■ Task prompt ■
What number of lines in the data below contain the string "plate"? Answer with that number alone.

(Coordinate-based object records)

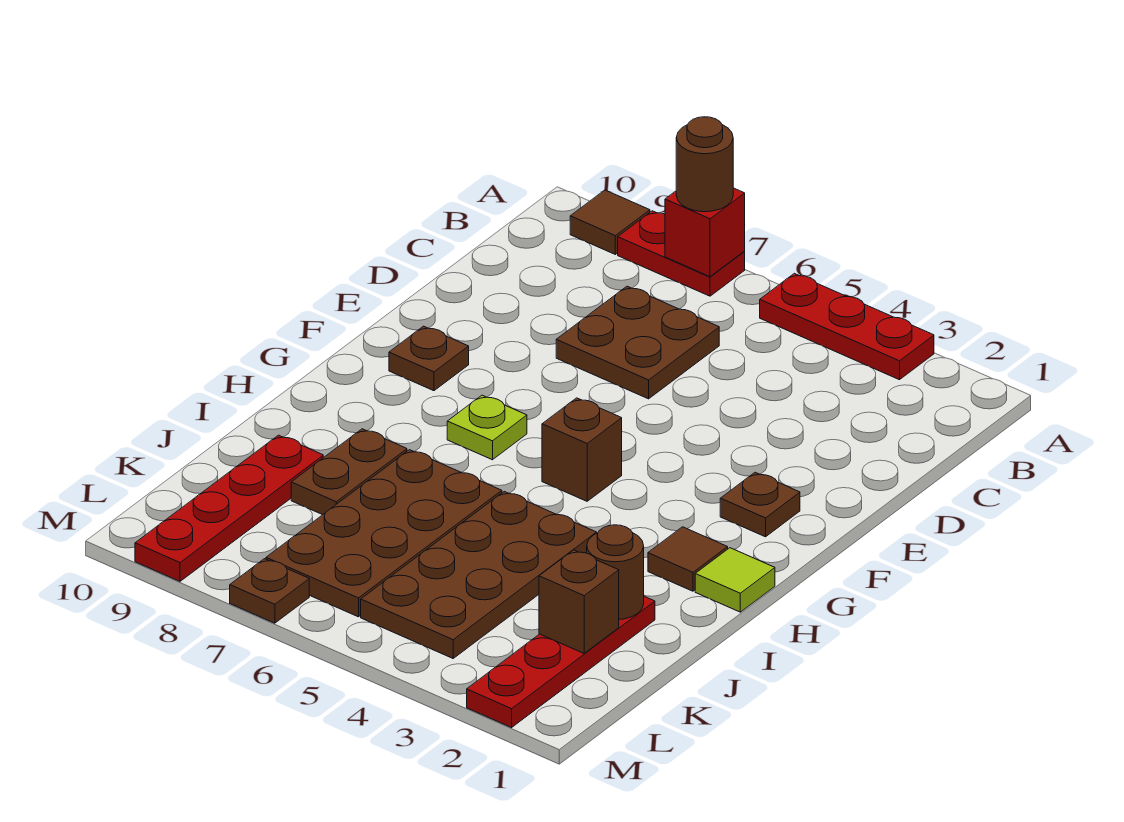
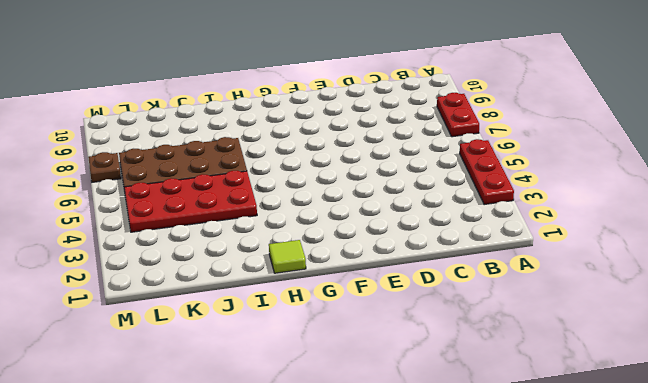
red plate I4:L5 level 1 -> brown plate I4:L5 level 1
none -> brown tile A9 level 1
none -> brown plate C6:D7 level 1
none -> brown plate F2 level 1

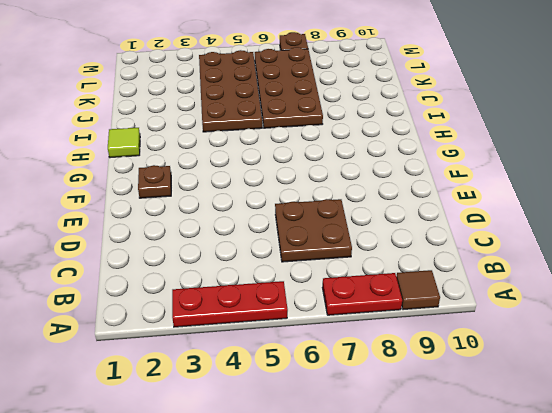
none -> brown plate F9 level 1
none -> brown brick G5 level 1
none -> lime plate G7 level 1

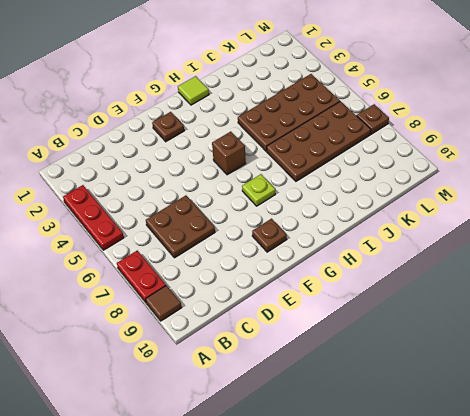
none -> brown tile H2 level 1
none -> brown plate I8:J8 level 1
none -> red plate J2:M2 level 1

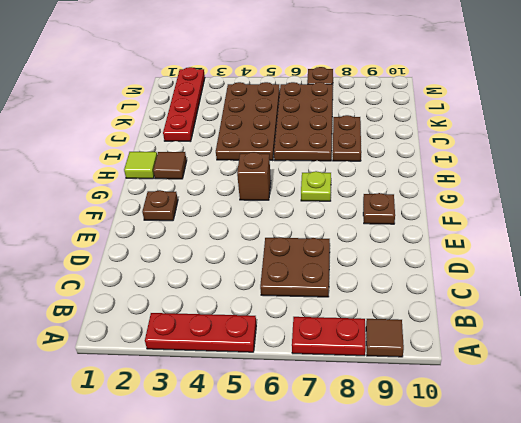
none -> red plate J9:M9 level 1
none -> red brick A7 level 2
none -> brown round brick J2 level 2

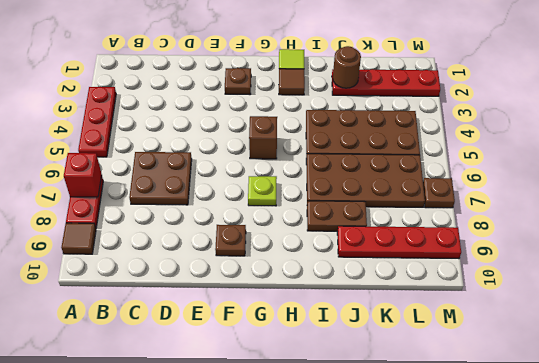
none -> brown brick K2 level 2
none -> brown round brick A7 level 3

■ Response area ■
8